(Colored object listings)
•••••

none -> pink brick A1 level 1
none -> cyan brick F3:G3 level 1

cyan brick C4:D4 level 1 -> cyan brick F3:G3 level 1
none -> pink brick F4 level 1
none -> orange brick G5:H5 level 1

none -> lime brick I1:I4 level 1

•••••

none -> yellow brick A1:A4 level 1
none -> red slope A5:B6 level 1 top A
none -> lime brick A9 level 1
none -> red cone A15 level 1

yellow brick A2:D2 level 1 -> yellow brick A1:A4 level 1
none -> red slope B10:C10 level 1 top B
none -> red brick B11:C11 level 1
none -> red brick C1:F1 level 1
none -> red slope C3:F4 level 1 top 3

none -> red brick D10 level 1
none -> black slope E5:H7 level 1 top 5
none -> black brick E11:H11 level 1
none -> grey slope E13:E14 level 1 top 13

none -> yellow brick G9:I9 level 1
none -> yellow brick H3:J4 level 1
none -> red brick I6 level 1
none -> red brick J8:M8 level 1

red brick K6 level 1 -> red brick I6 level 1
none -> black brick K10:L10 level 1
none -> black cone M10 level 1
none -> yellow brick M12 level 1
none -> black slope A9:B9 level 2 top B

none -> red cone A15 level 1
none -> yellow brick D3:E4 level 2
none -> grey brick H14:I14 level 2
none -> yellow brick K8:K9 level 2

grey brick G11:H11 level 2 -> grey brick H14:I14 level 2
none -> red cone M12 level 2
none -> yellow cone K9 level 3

•••••

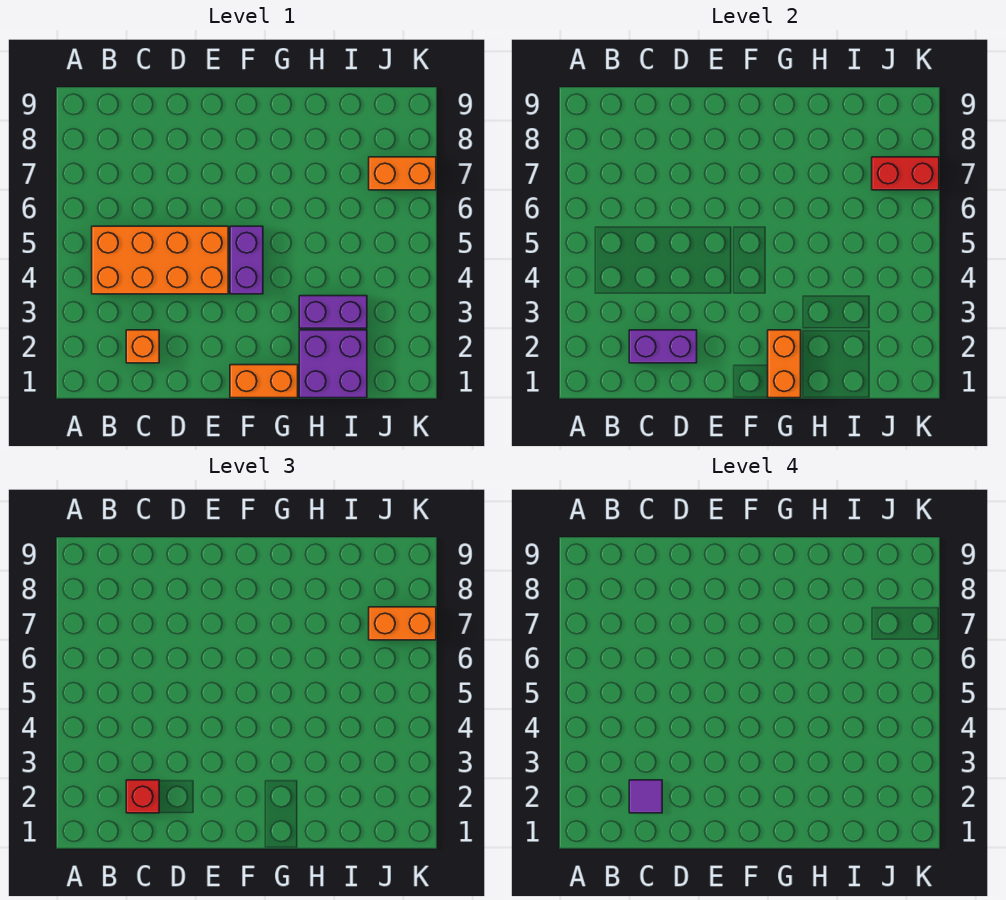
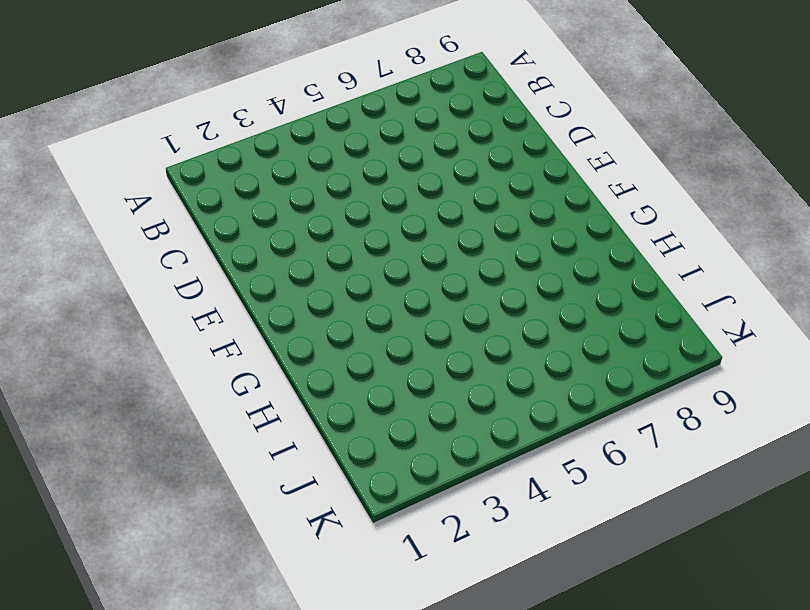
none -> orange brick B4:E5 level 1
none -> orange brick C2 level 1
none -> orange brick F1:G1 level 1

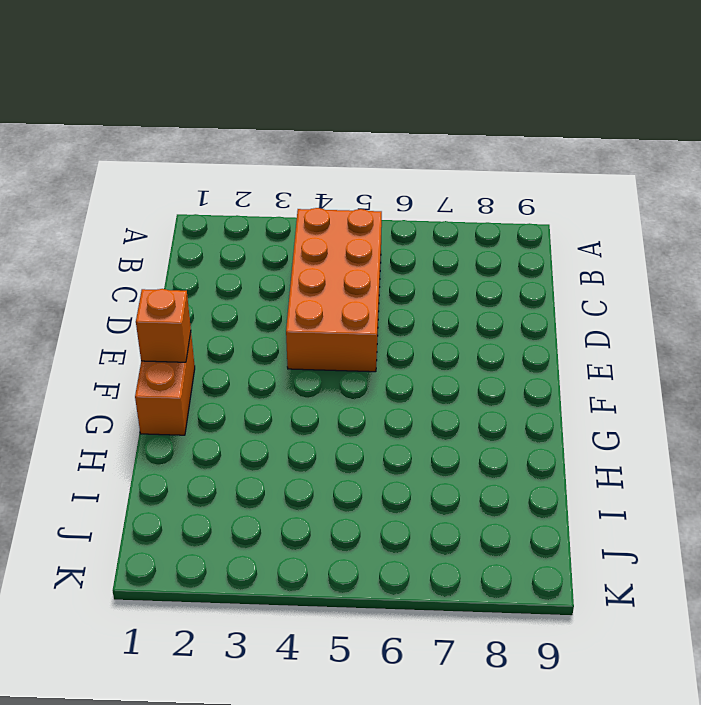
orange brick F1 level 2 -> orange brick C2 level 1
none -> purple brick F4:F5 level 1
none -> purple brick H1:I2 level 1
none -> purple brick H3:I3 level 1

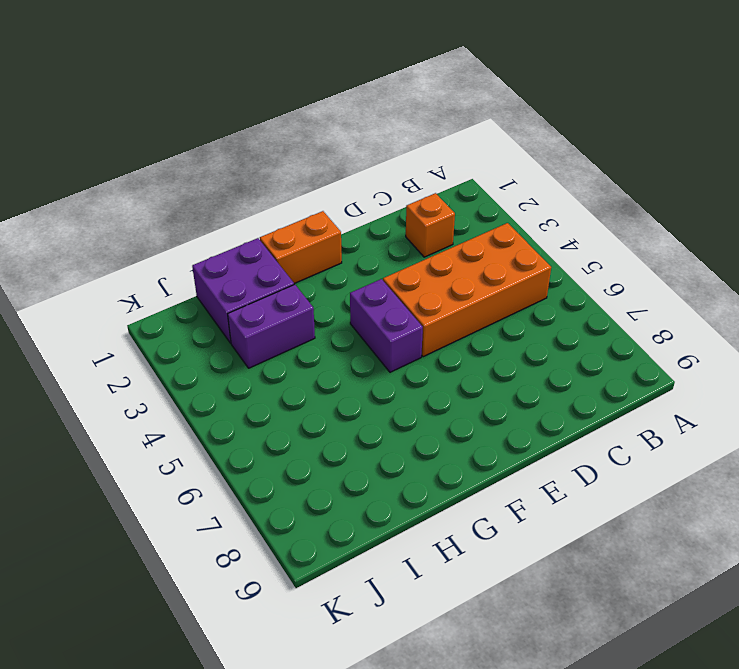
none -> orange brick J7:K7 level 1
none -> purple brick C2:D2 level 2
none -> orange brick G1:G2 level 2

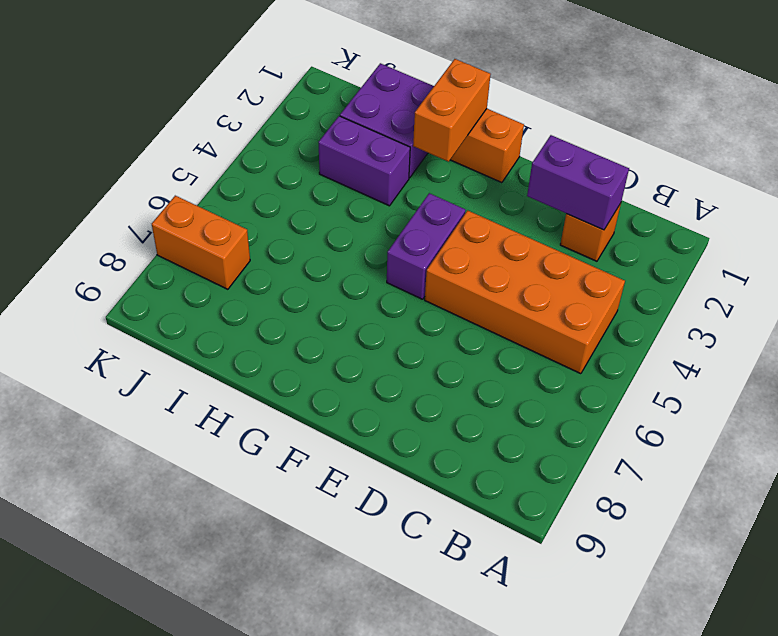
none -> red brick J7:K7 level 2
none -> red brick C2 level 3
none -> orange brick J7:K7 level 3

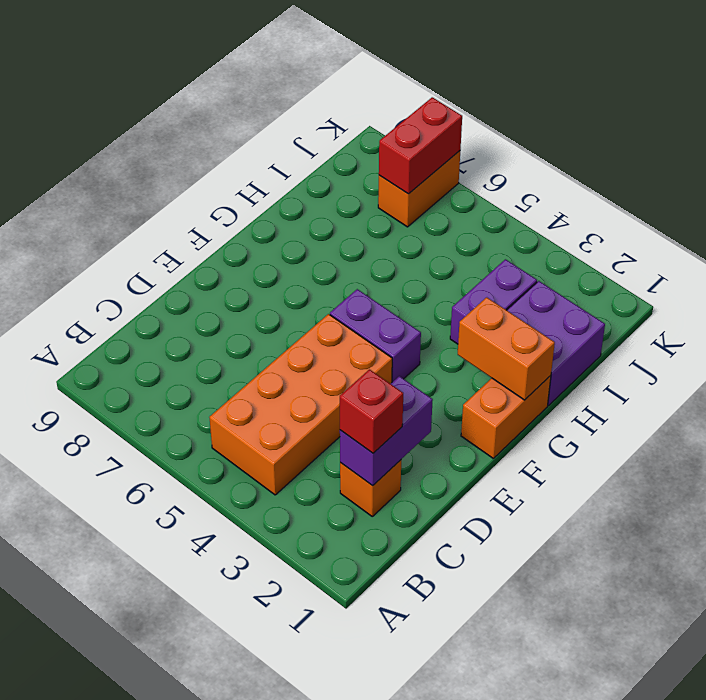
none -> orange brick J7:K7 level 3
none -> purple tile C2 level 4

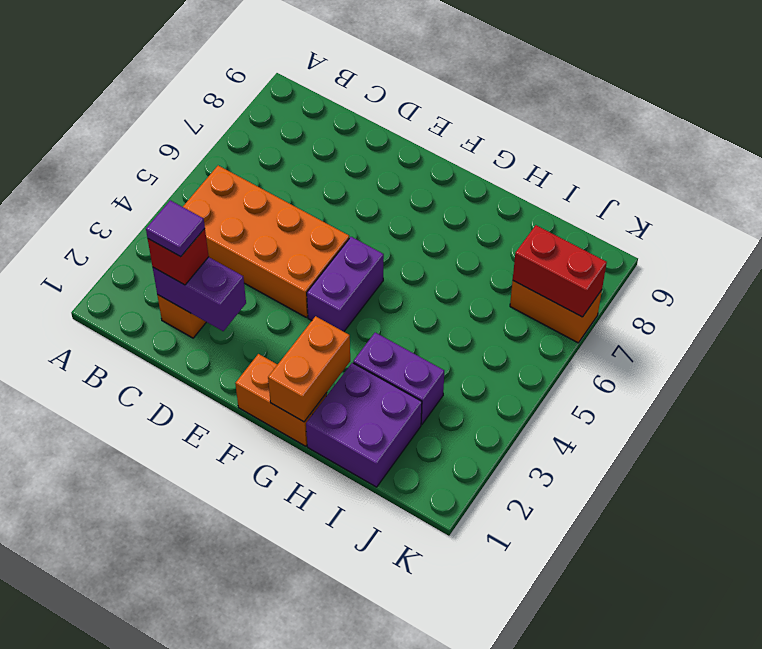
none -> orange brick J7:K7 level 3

•••••

**WHAT YOU HAVE TO DO**
Tally the lines in the records containing the string "grey"; output only the tally.

**SOLUTION FOR THIS EXERCISE**
3